%%

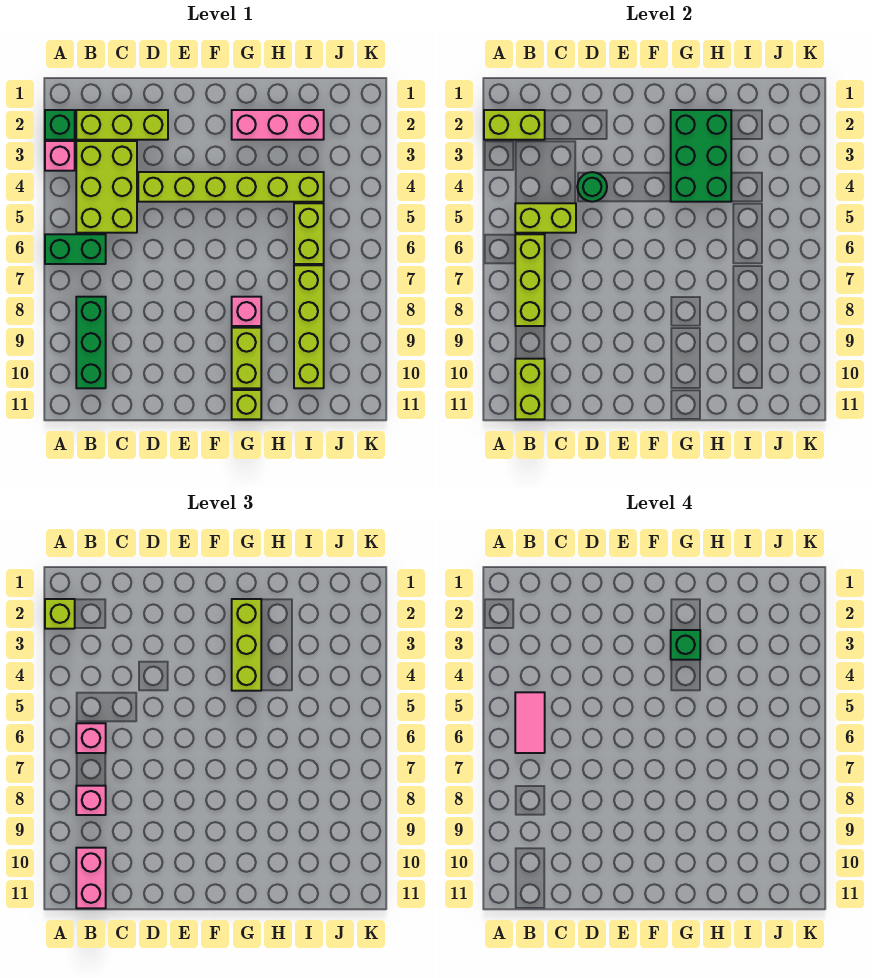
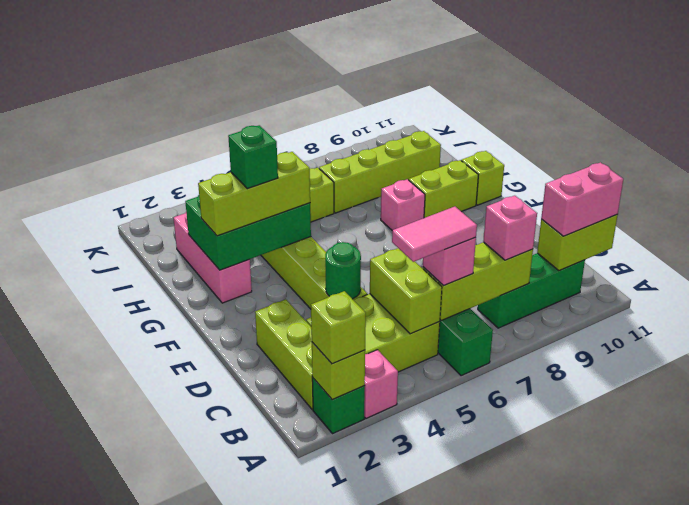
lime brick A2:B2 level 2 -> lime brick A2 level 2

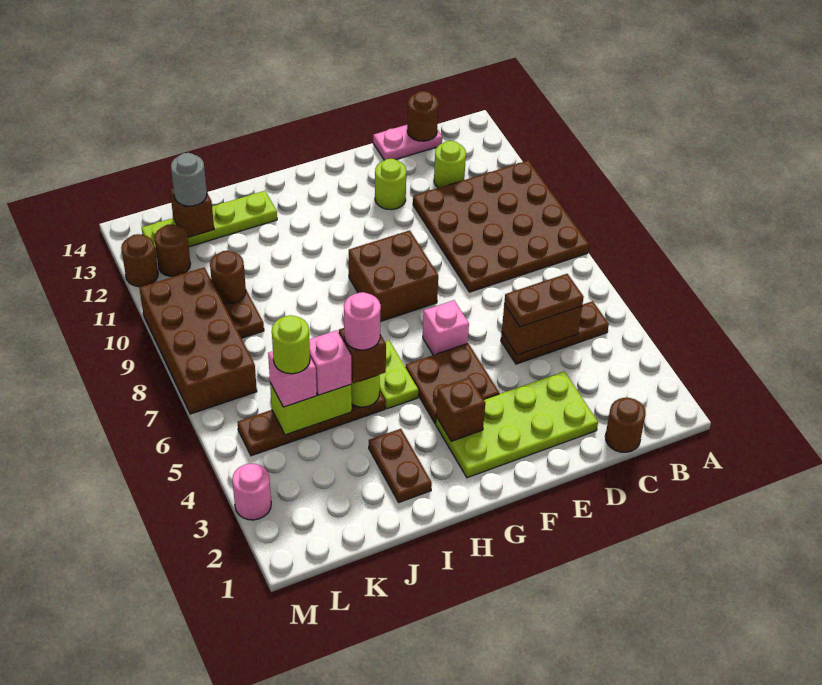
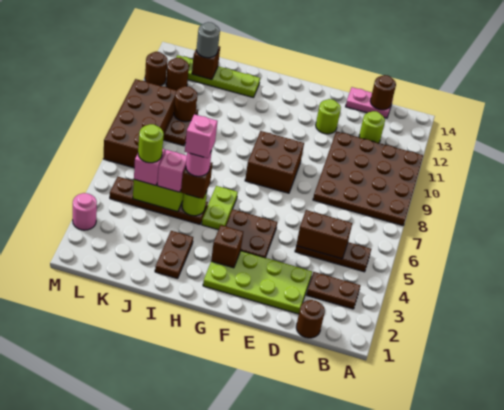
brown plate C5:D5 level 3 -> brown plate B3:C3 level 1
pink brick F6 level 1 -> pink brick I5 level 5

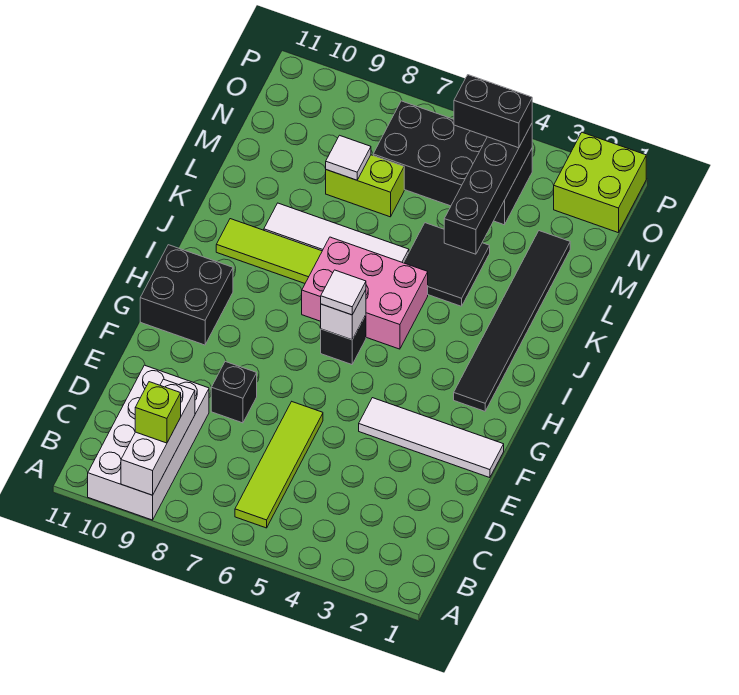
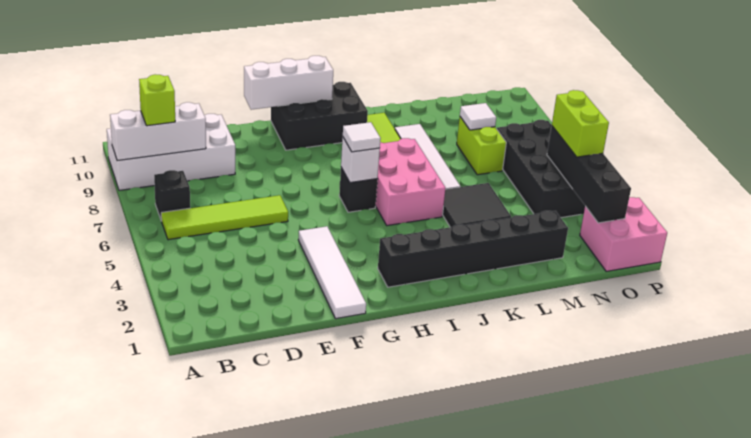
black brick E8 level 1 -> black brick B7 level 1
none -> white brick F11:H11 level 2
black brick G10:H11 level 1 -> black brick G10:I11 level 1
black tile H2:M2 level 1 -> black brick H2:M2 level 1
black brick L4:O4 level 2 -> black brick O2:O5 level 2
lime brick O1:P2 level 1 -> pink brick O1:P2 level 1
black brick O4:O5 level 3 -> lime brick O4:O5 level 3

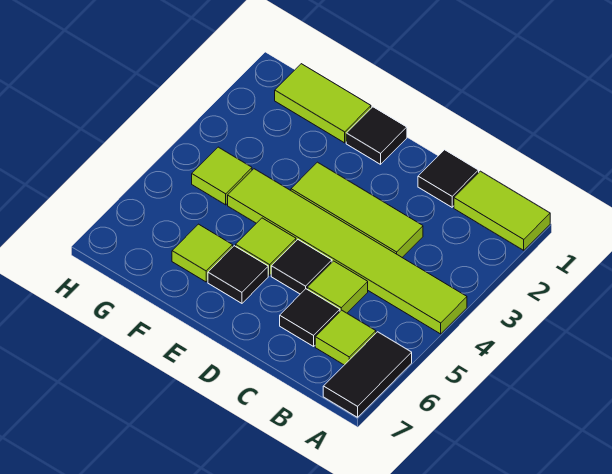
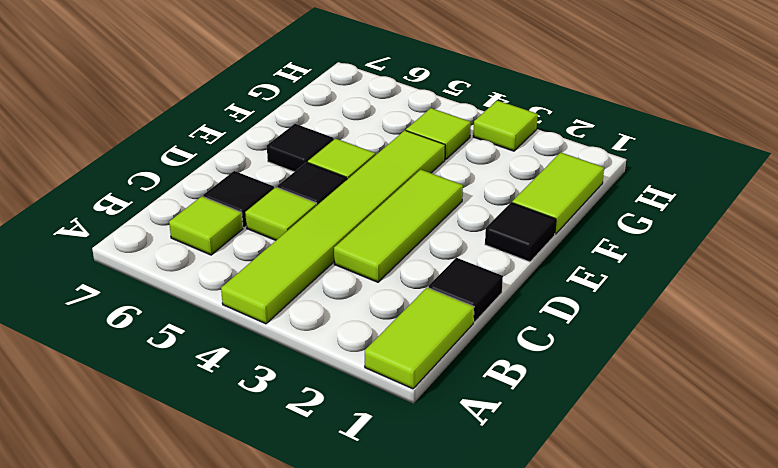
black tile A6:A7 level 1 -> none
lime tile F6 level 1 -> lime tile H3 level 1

%%

THE TASK ▸ Going by the entries above, repeat exactly the lines that start at the line with "brown plate C5:D5" and go on through the line with "black brick G10:H11". Pictures are not part of the copy.

ANSWER AREA ▸
brown plate C5:D5 level 3 -> brown plate B3:C3 level 1
pink brick F6 level 1 -> pink brick I5 level 5

black brick E8 level 1 -> black brick B7 level 1
none -> white brick F11:H11 level 2
black brick G10:H11 level 1 -> black brick G10:I11 level 1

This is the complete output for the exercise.